Please state how many lines in the entries below contain the string "then", matching case exactly. Give only the number.

Lines of data

####################

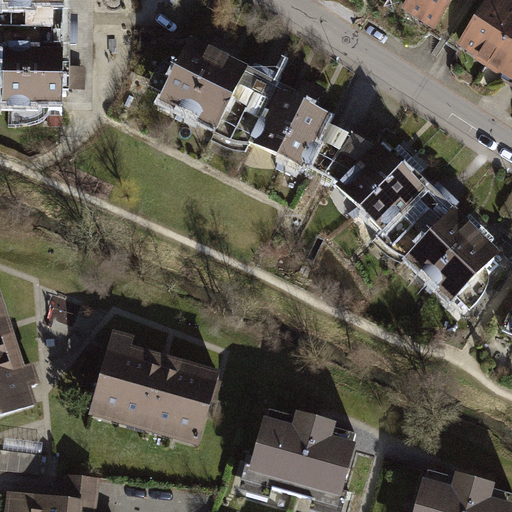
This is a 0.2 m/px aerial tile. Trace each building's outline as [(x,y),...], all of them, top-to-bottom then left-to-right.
[(0,0),(0,108),(61,108),(60,0),(0,0)] [(452,0),(404,0),(400,7),(434,28),(452,0)] [(483,68),(511,23),(511,5),(503,0),(481,0),(454,45),(472,56),(471,59),(483,68)] [(511,23),(483,68),(495,74),(498,74),(511,81),(511,23)] [(326,109),(186,40),(157,97),(297,167),(299,162),(320,121),(326,109)] [(299,162),(352,189),(386,157),(320,121),(299,162)] [(500,264),(391,152),(386,157),(352,189),(345,196),(453,309),(500,264)] [(0,307),(0,416),(33,406),(28,389),(38,386),(31,365),(19,369),(6,325),(0,307)] [(135,336),(113,330),(108,346),(89,416),(200,447),(221,372),(132,348),(135,336)] [(264,409),(261,418),(290,426),(292,417),(264,409)] [(290,426),(261,418),(246,470),(245,473),(339,500),(340,497),(355,446),(351,444),(331,439),(334,430),(336,424),(317,418),(294,412),(292,417),(290,426)] [(331,439),(351,444),(354,436),(334,430),(331,439)] [(4,450),(42,454),(43,442),(5,437),(4,450)] [(0,450),(0,470),(36,475),(38,455),(0,450)] [(428,469),(425,478),(454,486),(456,477),(428,469)] [(245,473),(246,470),(242,470),(237,492),(267,501),(270,491),(310,503),(307,511),(343,511),(347,500),(340,497),(339,500),(245,473)] [(454,486),(425,478),(415,511),(511,511),(511,503),(495,499),(498,490),(500,484),(477,478),(458,472),(456,477),(454,486)] [(62,496),(8,491),(5,511),(98,511),(101,479),(64,474),(62,496)] [(495,499),(511,503),(511,494),(498,490),(495,499)]
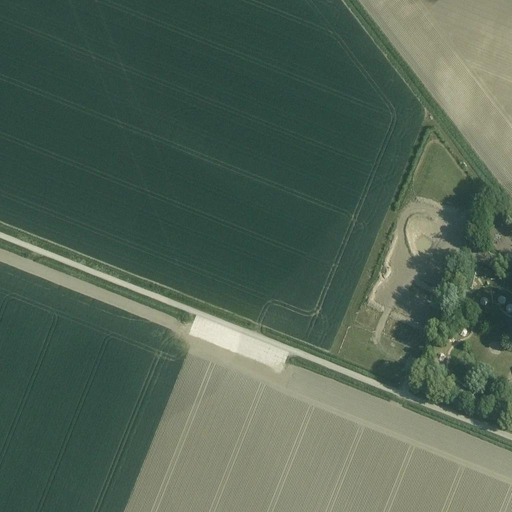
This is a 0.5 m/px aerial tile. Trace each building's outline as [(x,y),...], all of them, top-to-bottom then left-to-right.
[(495,237),(504,240),(508,231),(499,228),(495,237)] [(470,265),(464,288),(471,290),(477,267),(470,265)] [(465,297),(465,298),(466,298),(466,299),(466,300),(466,301),(467,302),(468,302),(468,303),(469,304),(470,304),(471,304),(472,304),(472,305),(473,304),(474,304),(475,304),(476,303),(477,303),(477,302),(478,302),(478,301),(479,300),(479,299),(479,298),(479,297),(479,296),(479,295),(478,295),(478,294),(477,293),(477,292),(476,292),(475,291),(474,291),(473,291),(472,291),(471,291),(470,291),(469,291),(469,292),(468,292),(467,293),(467,294),(466,294),(466,295),(466,296),(465,297)] [(493,296),(490,303),(497,305),(499,298),(493,296)] [(497,342),(489,341),(489,350),(497,350),(497,342)] [(261,387),(263,381),(247,377),(246,384),(261,387)]
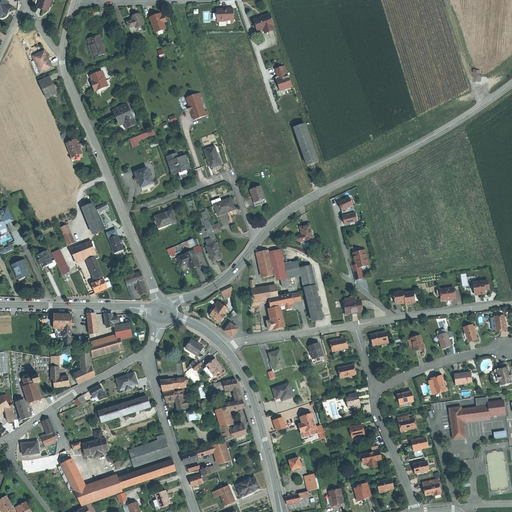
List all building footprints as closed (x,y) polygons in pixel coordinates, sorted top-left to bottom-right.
[(0,0),(0,17),(1,18),(4,13),(5,10),(8,5),(9,3),(2,0),(0,0)] [(223,20),(228,22),(228,24),(233,24),(234,22),(233,8),(225,9),(217,9),(217,21),(222,21),(223,20)] [(261,17),(254,20),(259,34),(274,29),(273,26),(273,25),(270,14),(261,17)] [(136,16),(133,18),(133,20),(128,22),(130,28),(135,26),(136,28),(144,25),(141,15),(136,16)] [(155,16),(151,18),(155,31),(165,28),(163,23),(166,22),(165,18),(162,19),(161,17),(161,15),(155,16)] [(94,38),(88,40),(90,45),(89,46),(93,58),(95,57),(95,58),(107,53),(100,36),(94,38)] [(41,75),(52,69),(48,60),(45,52),(33,58),(41,75)] [(275,87),(277,92),(291,87),(292,87),(288,76),(288,77),(284,66),(276,69),(278,77),(276,78),(278,85),(275,87)] [(103,71),(91,76),(93,81),(92,82),(93,86),(95,91),(108,86),(103,71)] [(49,79),(39,83),(46,99),(56,95),(53,86),(49,79)] [(292,92),(291,87),(277,92),(279,97),(292,92)] [(201,93),(186,98),(189,106),(188,109),(191,111),(192,115),(194,120),(209,115),(207,111),(205,112),(200,98),(202,97),(201,93)] [(124,124),(134,119),(127,104),(114,110),(117,118),(120,125),(124,124)] [(136,124),(134,119),(124,124),(126,129),(136,124)] [(306,124),(294,128),(307,165),(319,161),(306,124)] [(156,133),(154,129),(136,137),(138,140),(156,133)] [(136,137),(130,139),(133,147),(139,144),(138,140),(136,137)] [(69,158),(79,154),(76,148),(73,142),(64,146),(69,158)] [(215,147),(205,150),(211,168),(216,167),(221,165),(215,147)] [(186,156),(179,159),(169,162),(174,174),(179,172),(186,169),(190,168),(186,156)] [(141,187),(153,182),(148,168),(135,173),(138,180),(141,187)] [(155,186),(153,182),(141,187),(143,191),(155,186)] [(255,202),(265,198),(261,186),(251,190),(254,197),(255,202)] [(227,212),(226,210),(232,208),(234,207),(231,198),(222,202),(214,205),(218,215),(223,214),(227,212)] [(339,203),(342,211),(354,206),(350,198),(339,203)] [(109,208),(107,203),(97,207),(99,212),(109,208)] [(82,209),(93,235),(104,231),(93,204),(82,209)] [(342,211),(343,216),(355,213),(354,206),(342,211)] [(8,231),(5,225),(8,223),(13,221),(7,209),(0,211),(0,233),(1,235),(7,232),(8,231)] [(164,214),(156,216),(157,219),(157,220),(160,227),(169,224),(176,221),(173,211),(164,214)] [(343,216),(343,217),(345,225),(358,222),(355,213),(343,216)] [(300,242),(312,239),(309,225),(305,227),(301,228),(302,235),(299,236),(298,237),(297,239),(298,241),(300,242)] [(60,229),(69,247),(75,244),(67,226),(60,229)] [(213,239),(216,237),(215,234),(213,230),(212,228),(208,230),(211,239),(206,241),(208,246),(215,243),(213,239)] [(106,234),(114,253),(123,249),(120,242),(115,230),(106,234)] [(93,254),(89,243),(71,251),(75,262),(87,257),(93,254)] [(216,243),(215,243),(208,246),(207,247),(213,262),(217,260),(222,258),(216,243)] [(12,245),(5,248),(6,251),(7,253),(14,250),(12,245)] [(196,253),(203,251),(201,245),(194,247),(196,253)] [(52,254),(62,274),(69,271),(59,250),(52,254)] [(269,251),(257,253),(263,280),(275,278),(280,278),(281,281),(282,281),(287,279),(281,250),(270,253),(269,251)] [(314,250),(313,254),(323,261),(322,254),(314,250)] [(194,251),(178,258),(182,266),(188,264),(191,268),(196,266),(200,264),(194,251)] [(356,265),(352,266),(355,280),(363,279),(360,268),(364,267),(368,266),(365,252),(361,253),(360,251),(353,253),(356,265)] [(46,267),(48,266),(52,264),(52,262),(47,252),(37,256),(43,268),(46,267)] [(93,254),(87,257),(91,267),(97,264),(93,254)] [(24,277),(28,275),(24,266),(25,265),(23,261),(12,265),(18,280),(24,277)] [(55,261),(52,262),(52,264),(48,266),(50,269),(56,266),(56,265),(55,261)] [(97,264),(91,267),(98,284),(104,281),(97,264)] [(132,301),(135,301),(129,285),(135,283),(142,281),(144,280),(142,276),(141,272),(140,273),(131,276),(131,277),(124,279),(127,286),(132,301)] [(305,289),(316,286),(312,272),(304,274),(302,275),(301,275),(305,289)] [(487,280),(474,282),(475,287),(473,287),(474,293),(479,293),(479,294),(481,294),(485,293),(484,290),(488,290),(487,280)] [(104,281),(98,284),(92,286),(96,295),(103,292),(108,290),(104,281)] [(146,294),(142,283),(136,285),(140,296),(143,295),(146,294)] [(232,295),(232,286),(221,291),(224,298),(232,295)] [(271,298),(278,296),(279,296),(277,286),(270,287),(271,298)] [(323,319),(316,286),(305,289),(312,322),(323,319)] [(269,299),(271,298),(270,287),(258,288),(252,289),(252,301),(252,308),(260,307),(259,300),(269,299)] [(441,295),(441,300),(448,299),(455,298),(454,288),(440,290),(441,295)] [(405,302),(404,293),(403,291),(394,292),(395,303),(400,303),(405,302)] [(414,292),(404,293),(405,302),(405,304),(410,303),(415,302),(414,292)] [(301,300),(300,293),(291,295),(293,302),(301,300)] [(293,304),(293,302),(291,295),(279,297),(281,306),(286,305),(290,305),(293,304)] [(269,299),(271,309),(280,307),(281,306),(279,297),(279,296),(278,296),(271,298),(269,299)] [(344,302),(346,315),(354,314),(361,312),(359,300),(355,301),(350,302),(350,299),(349,299),(344,300),(344,302)] [(214,306),(215,307),(225,314),(228,310),(217,302),(214,306)] [(215,307),(211,314),(210,315),(213,318),(217,320),(221,323),(226,315),(225,314),(215,307)] [(283,316),(280,307),(271,309),(274,318),(283,316)] [(94,315),(87,314),(89,335),(96,334),(94,315)] [(58,315),(54,315),(54,328),(71,329),(71,324),(71,320),(71,316),(64,316),(61,315),(58,315)] [(108,315),(104,315),(107,329),(114,327),(114,324),(113,319),(112,315),(108,315)] [(285,327),(283,316),(274,318),(274,320),(267,322),(269,331),(277,329),(285,327)] [(495,321),(496,331),(496,332),(502,332),(508,331),(506,317),(495,319),(495,321)] [(230,323),(224,331),(228,335),(232,337),(238,329),(230,323)] [(120,337),(121,339),(133,337),(130,324),(115,327),(117,337),(120,337)] [(465,333),(468,342),(468,343),(472,342),(476,341),(473,326),(464,329),(465,333)] [(57,337),(71,337),(71,329),(54,328),(57,337)] [(378,344),(387,341),(385,332),(370,335),(371,341),(373,346),(378,345),(378,344)] [(446,334),(438,336),(442,350),(446,349),(451,347),(449,340),(448,340),(446,334)] [(420,336),(410,339),(414,351),(419,350),(424,348),(420,336)] [(59,346),(73,345),(73,337),(71,337),(57,337),(59,346)] [(124,349),(121,339),(120,337),(117,337),(91,345),(92,358),(124,349)] [(334,340),(329,341),(332,352),(347,348),(345,339),(338,340),(335,341),(334,340)] [(197,344),(192,340),(186,349),(196,357),(202,348),(197,344)] [(309,348),(313,360),(315,360),(323,357),(319,344),(314,346),(309,348)] [(92,367),(91,351),(80,352),(83,371),(92,367)] [(270,354),(272,363),(275,370),(280,369),(285,367),(280,351),(274,353),(270,354)] [(214,376),(217,375),(223,370),(219,365),(215,359),(206,366),(207,367),(212,373),(214,376)] [(195,370),(202,364),(199,361),(192,367),(195,370)] [(273,373),(281,371),(280,369),(275,370),(272,363),(270,364),(272,371),(273,373)] [(353,365),(338,368),(340,378),(356,375),(354,370),(353,365)] [(95,376),(92,367),(83,371),(74,375),(78,384),(89,380),(95,376)] [(223,370),(217,375),(220,379),(227,374),(223,369),(223,370)] [(502,370),(497,371),(500,386),(510,384),(507,369),(502,370)] [(462,374),(454,375),(455,386),(472,384),(470,373),(462,374)] [(125,389),(131,387),(138,385),(135,374),(125,377),(117,380),(121,391),(125,389)] [(42,400),(36,383),(41,382),(39,375),(32,377),(31,376),(29,375),(24,377),(23,379),(25,386),(23,387),(29,404),(42,400)] [(58,378),(53,379),(53,380),(55,388),(61,387),(70,386),(68,376),(58,378)] [(436,394),(438,393),(445,391),(441,376),(435,378),(431,379),(431,381),(432,385),(433,385),(436,394)] [(171,380),(160,381),(161,386),(163,391),(172,390),(171,380)] [(237,385),(236,380),(223,383),(225,389),(225,391),(232,390),(238,388),(237,385)] [(291,389),(289,384),(273,389),(274,394),(277,403),(282,401),(285,400),(294,397),(291,389)] [(104,392),(100,386),(95,389),(90,391),(94,398),(99,395),(104,392)] [(235,401),(242,400),(238,388),(232,390),(235,401)] [(173,390),(163,392),(166,402),(176,400),(176,399),(183,398),(181,391),(174,393),(173,390)] [(105,391),(104,392),(99,395),(102,400),(108,398),(105,391)] [(411,392),(409,392),(406,393),(402,394),(397,395),(399,404),(405,403),(413,401),(411,392)] [(346,398),(347,404),(348,404),(349,408),(354,407),(355,410),(360,409),(359,406),(360,406),(358,400),(357,393),(349,395),(349,397),(346,398)] [(0,412),(5,409),(10,406),(9,406),(8,404),(11,403),(6,395),(0,398),(0,412)] [(78,399),(81,404),(82,405),(87,403),(82,396),(78,399)] [(147,397),(99,412),(102,423),(151,408),(147,397)] [(176,399),(176,400),(177,405),(178,409),(187,408),(185,398),(183,398),(176,399)] [(475,400),(476,409),(488,407),(487,403),(488,403),(487,398),(475,400)] [(26,419),(30,418),(24,400),(16,402),(21,420),(26,419)] [(229,411),(244,408),(243,404),(242,400),(228,403),(229,411)] [(476,409),(461,411),(462,422),(490,419),(489,417),(505,415),(503,401),(488,403),(487,403),(488,407),(476,409)] [(12,404),(9,406),(10,406),(5,409),(8,422),(14,422),(12,404)] [(462,422),(461,411),(461,408),(449,410),(453,440),(464,439),(463,426),(462,422)] [(232,425),(229,414),(228,411),(228,410),(225,411),(224,409),(216,411),(220,427),(229,426),(232,425)] [(299,427),(301,433),(315,428),(311,414),(300,417),(302,423),(302,426),(299,427)] [(286,428),(282,417),(273,420),(277,431),(286,428)] [(416,428),(414,418),(409,419),(409,420),(400,422),(399,422),(400,427),(401,431),(412,429),(416,428)] [(46,421),(43,422),(46,430),(53,428),(50,419),(46,421)] [(230,440),(233,439),(232,439),(230,431),(229,426),(220,427),(224,442),(230,440)] [(230,431),(232,439),(247,434),(246,430),(244,426),(234,430),(230,431)] [(352,438),(363,435),(361,431),(360,426),(350,428),(352,438)] [(315,428),(301,433),(302,438),(317,433),(315,428)] [(95,432),(95,433),(97,441),(103,439),(101,431),(95,432)] [(41,438),(43,442),(56,436),(55,432),(48,435),(44,436),(41,438)] [(134,468),(171,456),(164,435),(157,438),(158,441),(129,451),(134,468)] [(43,442),(45,447),(57,441),(56,436),(43,442)] [(413,451),(421,449),(428,447),(426,438),(411,441),(412,446),(413,451)] [(103,439),(97,441),(83,444),(86,457),(94,455),(95,454),(101,453),(102,453),(109,451),(106,439),(103,439)] [(29,443),(22,444),(23,455),(39,453),(38,442),(29,443)] [(71,445),(72,450),(82,448),(80,442),(71,445)] [(231,461),(225,444),(224,442),(213,446),(215,451),(219,465),(221,464),(228,462),(231,461)] [(204,455),(215,451),(213,446),(202,450),(204,455)] [(65,451),(60,454),(65,462),(71,459),(68,455),(65,451)] [(184,460),(185,464),(198,459),(198,457),(196,451),(182,456),(184,460)] [(374,461),(376,461),(381,460),(380,455),(379,451),(361,455),(363,464),(368,463),(369,466),(375,465),(374,461)] [(299,458),(289,461),(290,466),(292,470),(301,467),(299,458)] [(82,506),(92,503),(85,488),(71,459),(65,462),(61,465),(82,506)] [(176,471),(172,460),(153,467),(119,479),(122,489),(176,471)] [(416,473),(428,471),(429,470),(426,461),(413,464),(415,469),(416,474),(416,473)] [(203,476),(205,475),(212,473),(210,467),(201,470),(203,476)] [(191,483),(192,486),(203,482),(201,476),(200,474),(189,478),(191,483)] [(92,503),(123,492),(118,477),(85,488),(92,503)] [(242,497),(254,492),(260,490),(257,484),(255,478),(250,480),(249,478),(246,479),(247,481),(237,486),(242,497)] [(380,492),(386,490),(393,489),(392,484),(391,479),(378,482),(380,492)] [(308,492),(317,489),(315,480),(306,482),(308,492)] [(368,481),(353,486),(357,501),(372,496),(368,481)] [(439,483),(424,487),(426,496),(431,494),(434,494),(434,496),(441,494),(440,492),(441,492),(439,483)] [(229,486),(219,490),(221,494),(222,498),(232,494),(229,486)] [(338,503),(343,502),(340,488),(329,490),(330,495),(332,505),(338,503)] [(168,498),(166,491),(156,495),(158,502),(155,503),(157,509),(170,504),(168,498)] [(235,502),(232,494),(222,498),(226,505),(235,502)] [(299,494),(285,497),(286,502),(287,505),(300,502),(300,499),(299,494)] [(1,511),(15,511),(7,497),(1,500),(0,500),(0,508),(0,510),(1,510),(1,511)] [(132,504),(128,505),(130,511),(140,511),(137,502),(132,504)] [(15,505),(18,511),(23,511),(21,506),(19,503),(15,505)] [(21,506),(23,511),(25,511),(31,510),(28,503),(21,506)]
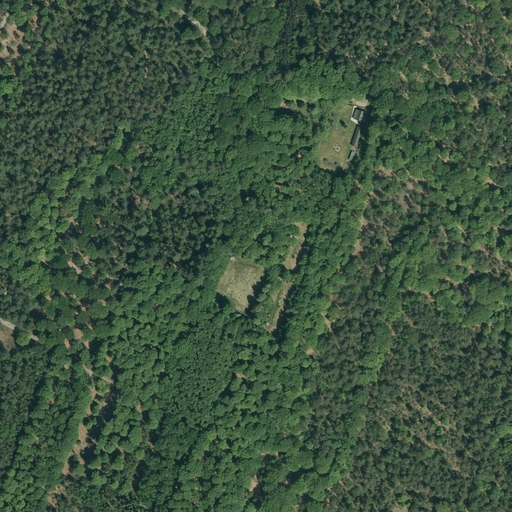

####################

_ANSWER FOR THIS EXERCISE_. 2